Written task: In the records from the start through the line containing "Alabama St. [253, 106]", substitute "Match Official" for "Referee" and leave everything else as it stands. Give back only that stretch of the records.

=====

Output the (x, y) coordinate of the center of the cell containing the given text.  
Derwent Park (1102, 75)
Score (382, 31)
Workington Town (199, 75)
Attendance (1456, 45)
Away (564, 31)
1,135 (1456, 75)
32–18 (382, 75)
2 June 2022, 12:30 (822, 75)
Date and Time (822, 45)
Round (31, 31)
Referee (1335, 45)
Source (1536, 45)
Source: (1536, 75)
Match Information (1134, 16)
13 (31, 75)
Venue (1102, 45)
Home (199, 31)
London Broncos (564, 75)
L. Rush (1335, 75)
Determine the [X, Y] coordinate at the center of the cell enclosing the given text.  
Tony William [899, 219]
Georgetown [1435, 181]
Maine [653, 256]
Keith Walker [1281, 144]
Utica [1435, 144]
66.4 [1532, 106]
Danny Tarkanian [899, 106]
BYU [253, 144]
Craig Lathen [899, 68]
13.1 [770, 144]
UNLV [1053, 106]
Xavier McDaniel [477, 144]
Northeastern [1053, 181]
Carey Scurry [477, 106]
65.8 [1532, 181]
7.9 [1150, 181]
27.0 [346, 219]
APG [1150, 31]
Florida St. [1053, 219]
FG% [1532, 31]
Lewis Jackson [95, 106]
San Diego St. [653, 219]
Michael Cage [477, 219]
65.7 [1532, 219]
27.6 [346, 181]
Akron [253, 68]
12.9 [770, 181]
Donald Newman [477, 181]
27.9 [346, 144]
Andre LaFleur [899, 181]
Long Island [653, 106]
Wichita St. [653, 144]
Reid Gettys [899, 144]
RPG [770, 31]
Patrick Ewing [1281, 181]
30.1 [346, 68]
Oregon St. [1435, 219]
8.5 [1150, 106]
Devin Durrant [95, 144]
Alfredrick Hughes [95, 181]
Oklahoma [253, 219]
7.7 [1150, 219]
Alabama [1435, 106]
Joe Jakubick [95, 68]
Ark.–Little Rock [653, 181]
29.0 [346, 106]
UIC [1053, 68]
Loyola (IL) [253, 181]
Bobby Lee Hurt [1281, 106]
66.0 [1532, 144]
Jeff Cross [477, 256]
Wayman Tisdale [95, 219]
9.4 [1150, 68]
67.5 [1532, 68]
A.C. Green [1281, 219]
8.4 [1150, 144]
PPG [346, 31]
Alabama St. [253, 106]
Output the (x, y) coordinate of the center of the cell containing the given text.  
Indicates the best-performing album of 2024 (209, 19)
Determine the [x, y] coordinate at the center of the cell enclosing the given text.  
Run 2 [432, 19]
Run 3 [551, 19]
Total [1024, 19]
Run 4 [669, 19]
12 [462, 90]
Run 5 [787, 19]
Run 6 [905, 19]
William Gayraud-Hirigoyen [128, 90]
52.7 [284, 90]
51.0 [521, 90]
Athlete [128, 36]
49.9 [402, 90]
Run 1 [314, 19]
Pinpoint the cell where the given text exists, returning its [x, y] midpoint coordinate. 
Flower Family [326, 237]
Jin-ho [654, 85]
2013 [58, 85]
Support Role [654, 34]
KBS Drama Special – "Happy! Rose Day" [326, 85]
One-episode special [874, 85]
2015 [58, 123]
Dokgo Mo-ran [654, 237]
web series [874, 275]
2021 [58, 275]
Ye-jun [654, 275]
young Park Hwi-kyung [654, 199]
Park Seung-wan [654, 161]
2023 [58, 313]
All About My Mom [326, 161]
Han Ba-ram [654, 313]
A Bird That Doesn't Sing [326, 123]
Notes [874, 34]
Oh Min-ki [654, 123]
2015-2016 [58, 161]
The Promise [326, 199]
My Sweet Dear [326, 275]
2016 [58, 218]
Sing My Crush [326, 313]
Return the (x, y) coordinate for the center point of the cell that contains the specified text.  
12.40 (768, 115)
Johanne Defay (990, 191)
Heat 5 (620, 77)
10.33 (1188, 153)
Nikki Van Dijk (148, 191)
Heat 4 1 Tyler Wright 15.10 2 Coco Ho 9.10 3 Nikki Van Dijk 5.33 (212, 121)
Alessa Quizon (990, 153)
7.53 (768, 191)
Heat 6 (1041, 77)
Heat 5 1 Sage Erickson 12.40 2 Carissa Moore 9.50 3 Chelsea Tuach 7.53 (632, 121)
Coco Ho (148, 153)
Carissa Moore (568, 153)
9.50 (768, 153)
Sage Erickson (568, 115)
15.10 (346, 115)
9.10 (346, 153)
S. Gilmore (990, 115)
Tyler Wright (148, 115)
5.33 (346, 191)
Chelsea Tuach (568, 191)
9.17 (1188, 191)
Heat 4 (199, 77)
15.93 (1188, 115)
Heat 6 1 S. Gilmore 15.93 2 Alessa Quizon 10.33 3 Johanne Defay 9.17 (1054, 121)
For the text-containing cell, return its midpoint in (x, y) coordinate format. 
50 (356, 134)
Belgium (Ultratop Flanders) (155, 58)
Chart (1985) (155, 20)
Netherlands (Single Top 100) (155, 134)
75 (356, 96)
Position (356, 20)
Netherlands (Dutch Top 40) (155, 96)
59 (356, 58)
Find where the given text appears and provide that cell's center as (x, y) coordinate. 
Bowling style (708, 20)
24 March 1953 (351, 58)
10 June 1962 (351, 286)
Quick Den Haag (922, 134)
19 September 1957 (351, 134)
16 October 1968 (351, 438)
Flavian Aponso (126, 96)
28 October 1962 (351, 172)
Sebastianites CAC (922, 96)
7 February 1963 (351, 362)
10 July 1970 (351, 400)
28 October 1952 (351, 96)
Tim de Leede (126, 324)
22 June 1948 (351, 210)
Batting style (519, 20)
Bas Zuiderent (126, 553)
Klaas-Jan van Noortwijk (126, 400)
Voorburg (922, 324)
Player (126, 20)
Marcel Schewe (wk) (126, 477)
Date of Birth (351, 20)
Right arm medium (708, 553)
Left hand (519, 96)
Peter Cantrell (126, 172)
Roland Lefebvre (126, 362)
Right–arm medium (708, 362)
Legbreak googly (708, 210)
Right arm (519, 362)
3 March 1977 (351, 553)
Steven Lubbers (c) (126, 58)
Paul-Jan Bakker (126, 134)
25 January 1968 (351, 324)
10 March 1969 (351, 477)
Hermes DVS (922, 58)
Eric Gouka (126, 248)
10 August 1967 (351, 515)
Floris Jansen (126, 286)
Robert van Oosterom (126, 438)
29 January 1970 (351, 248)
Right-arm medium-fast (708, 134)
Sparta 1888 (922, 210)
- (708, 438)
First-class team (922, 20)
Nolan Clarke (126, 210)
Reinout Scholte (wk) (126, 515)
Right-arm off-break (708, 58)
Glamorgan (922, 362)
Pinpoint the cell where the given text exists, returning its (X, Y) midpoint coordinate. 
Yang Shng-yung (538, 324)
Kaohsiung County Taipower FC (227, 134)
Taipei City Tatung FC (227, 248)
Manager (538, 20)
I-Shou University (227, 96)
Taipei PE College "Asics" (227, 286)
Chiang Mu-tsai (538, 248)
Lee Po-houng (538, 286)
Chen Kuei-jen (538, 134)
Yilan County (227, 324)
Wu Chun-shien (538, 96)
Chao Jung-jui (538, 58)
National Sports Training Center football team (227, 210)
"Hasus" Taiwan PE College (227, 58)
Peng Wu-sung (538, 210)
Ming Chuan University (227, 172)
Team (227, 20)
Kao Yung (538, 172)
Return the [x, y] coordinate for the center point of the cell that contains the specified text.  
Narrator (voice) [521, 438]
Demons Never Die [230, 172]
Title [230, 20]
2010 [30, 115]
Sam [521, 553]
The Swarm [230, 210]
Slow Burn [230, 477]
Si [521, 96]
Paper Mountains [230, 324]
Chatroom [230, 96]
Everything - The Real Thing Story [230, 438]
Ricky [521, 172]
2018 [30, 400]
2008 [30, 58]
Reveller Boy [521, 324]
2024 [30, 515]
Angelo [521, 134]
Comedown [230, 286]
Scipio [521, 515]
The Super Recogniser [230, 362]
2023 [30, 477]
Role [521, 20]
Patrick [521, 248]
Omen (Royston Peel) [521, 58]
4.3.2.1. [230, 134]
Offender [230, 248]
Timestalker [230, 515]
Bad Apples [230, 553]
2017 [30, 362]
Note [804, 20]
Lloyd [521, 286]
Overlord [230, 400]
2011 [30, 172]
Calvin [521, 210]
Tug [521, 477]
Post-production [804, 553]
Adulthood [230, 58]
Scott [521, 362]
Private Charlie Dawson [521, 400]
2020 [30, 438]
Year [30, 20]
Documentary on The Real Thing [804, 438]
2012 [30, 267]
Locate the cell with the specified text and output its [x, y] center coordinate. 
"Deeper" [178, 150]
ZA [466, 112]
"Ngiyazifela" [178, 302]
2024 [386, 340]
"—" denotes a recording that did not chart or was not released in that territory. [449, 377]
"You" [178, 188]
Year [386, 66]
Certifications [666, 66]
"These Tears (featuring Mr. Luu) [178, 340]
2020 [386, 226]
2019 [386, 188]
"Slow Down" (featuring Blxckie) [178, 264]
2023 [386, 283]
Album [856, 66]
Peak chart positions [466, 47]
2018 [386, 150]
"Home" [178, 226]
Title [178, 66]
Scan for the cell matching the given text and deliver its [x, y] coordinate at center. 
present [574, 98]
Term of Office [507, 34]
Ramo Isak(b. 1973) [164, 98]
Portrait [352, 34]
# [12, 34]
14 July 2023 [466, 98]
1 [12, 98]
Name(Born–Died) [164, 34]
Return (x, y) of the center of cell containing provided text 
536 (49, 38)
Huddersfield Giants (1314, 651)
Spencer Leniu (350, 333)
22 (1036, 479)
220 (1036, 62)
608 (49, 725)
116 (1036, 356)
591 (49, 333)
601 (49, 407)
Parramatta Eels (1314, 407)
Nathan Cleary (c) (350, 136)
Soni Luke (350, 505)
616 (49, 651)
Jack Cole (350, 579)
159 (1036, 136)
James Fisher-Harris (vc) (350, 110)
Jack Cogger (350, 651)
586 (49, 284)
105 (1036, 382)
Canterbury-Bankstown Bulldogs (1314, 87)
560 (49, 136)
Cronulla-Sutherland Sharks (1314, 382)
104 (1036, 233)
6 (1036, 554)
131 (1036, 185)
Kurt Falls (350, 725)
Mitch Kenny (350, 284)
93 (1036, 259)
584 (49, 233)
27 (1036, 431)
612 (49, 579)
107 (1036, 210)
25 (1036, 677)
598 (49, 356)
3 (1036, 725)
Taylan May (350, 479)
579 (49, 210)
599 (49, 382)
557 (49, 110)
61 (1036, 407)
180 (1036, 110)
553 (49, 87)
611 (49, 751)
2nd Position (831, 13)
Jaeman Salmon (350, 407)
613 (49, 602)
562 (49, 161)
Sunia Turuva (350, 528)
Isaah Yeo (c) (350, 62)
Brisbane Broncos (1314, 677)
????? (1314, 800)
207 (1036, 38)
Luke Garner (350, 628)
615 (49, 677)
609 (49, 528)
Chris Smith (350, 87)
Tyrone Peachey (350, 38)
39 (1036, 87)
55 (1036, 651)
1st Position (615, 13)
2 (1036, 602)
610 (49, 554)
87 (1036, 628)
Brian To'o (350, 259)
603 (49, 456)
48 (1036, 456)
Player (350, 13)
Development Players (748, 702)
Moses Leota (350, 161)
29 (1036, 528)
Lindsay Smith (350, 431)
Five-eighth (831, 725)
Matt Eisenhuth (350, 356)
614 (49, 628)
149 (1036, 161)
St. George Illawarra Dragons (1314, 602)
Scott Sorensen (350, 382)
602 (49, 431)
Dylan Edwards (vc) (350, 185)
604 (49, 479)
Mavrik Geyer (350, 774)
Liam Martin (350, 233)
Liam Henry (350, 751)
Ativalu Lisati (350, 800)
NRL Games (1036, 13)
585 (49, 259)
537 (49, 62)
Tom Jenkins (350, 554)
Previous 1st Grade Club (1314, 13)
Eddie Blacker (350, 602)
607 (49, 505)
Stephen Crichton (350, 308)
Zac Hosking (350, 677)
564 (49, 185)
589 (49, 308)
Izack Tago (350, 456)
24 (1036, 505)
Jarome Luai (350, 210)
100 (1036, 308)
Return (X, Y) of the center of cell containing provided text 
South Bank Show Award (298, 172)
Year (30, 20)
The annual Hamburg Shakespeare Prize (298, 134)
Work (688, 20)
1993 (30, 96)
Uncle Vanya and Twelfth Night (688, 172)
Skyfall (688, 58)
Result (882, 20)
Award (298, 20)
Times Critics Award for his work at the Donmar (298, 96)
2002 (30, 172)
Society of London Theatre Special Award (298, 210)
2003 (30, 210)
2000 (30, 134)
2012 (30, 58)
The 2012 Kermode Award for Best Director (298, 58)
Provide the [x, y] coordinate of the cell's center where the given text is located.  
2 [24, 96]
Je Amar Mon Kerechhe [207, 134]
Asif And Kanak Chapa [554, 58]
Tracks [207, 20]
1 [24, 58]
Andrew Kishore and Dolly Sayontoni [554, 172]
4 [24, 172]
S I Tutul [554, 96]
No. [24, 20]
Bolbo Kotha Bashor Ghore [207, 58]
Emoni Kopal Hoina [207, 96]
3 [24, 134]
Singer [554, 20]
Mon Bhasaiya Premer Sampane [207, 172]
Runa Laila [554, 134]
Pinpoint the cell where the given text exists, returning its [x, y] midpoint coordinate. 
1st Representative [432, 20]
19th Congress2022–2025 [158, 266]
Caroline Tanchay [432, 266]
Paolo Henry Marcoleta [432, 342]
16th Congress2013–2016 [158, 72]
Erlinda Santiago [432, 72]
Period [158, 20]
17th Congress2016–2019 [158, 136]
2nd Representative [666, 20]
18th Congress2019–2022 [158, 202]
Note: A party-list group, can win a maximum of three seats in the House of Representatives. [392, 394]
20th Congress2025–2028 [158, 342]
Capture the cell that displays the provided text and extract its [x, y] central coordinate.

=====

Exercise response:
Output the (x, y) coordinate of the center of the cell containing the given text.  
Derwent Park (1102, 75)
Score (382, 31)
Workington Town (199, 75)
Attendance (1456, 45)
Away (564, 31)
1,135 (1456, 75)
32–18 (382, 75)
2 June 2022, 12:30 (822, 75)
Date and Time (822, 45)
Round (31, 31)
Match Official (1335, 45)
Source (1536, 45)
Source: (1536, 75)
Match Information (1134, 16)
13 (31, 75)
Venue (1102, 45)
Home (199, 31)
London Broncos (564, 75)
L. Rush (1335, 75)
Determine the [X, Y] coordinate at the center of the cell enclosing the given text.  
Tony William [899, 219]
Georgetown [1435, 181]
Maine [653, 256]
Keith Walker [1281, 144]
Utica [1435, 144]
66.4 [1532, 106]
Danny Tarkanian [899, 106]
BYU [253, 144]
Craig Lathen [899, 68]
13.1 [770, 144]
UNLV [1053, 106]
Xavier McDaniel [477, 144]
Northeastern [1053, 181]
Carey Scurry [477, 106]
65.8 [1532, 181]
7.9 [1150, 181]
27.0 [346, 219]
APG [1150, 31]
Florida St. [1053, 219]
FG% [1532, 31]
Lewis Jackson [95, 106]
San Diego St. [653, 219]
Michael Cage [477, 219]
65.7 [1532, 219]
27.6 [346, 181]
Akron [253, 68]
12.9 [770, 181]
Donald Newman [477, 181]
27.9 [346, 144]
Andre LaFleur [899, 181]
Long Island [653, 106]
Wichita St. [653, 144]
Reid Gettys [899, 144]
RPG [770, 31]
Patrick Ewing [1281, 181]
30.1 [346, 68]
Oregon St. [1435, 219]
8.5 [1150, 106]
Devin Durrant [95, 144]
Alfredrick Hughes [95, 181]
Oklahoma [253, 219]
7.7 [1150, 219]
Alabama [1435, 106]
Joe Jakubick [95, 68]
Ark.–Little Rock [653, 181]
29.0 [346, 106]
UIC [1053, 68]
Loyola (IL) [253, 181]
Bobby Lee Hurt [1281, 106]
66.0 [1532, 144]
Jeff Cross [477, 256]
Wayman Tisdale [95, 219]
9.4 [1150, 68]
67.5 [1532, 68]
A.C. Green [1281, 219]
8.4 [1150, 144]
PPG [346, 31]
Alabama St. [253, 106]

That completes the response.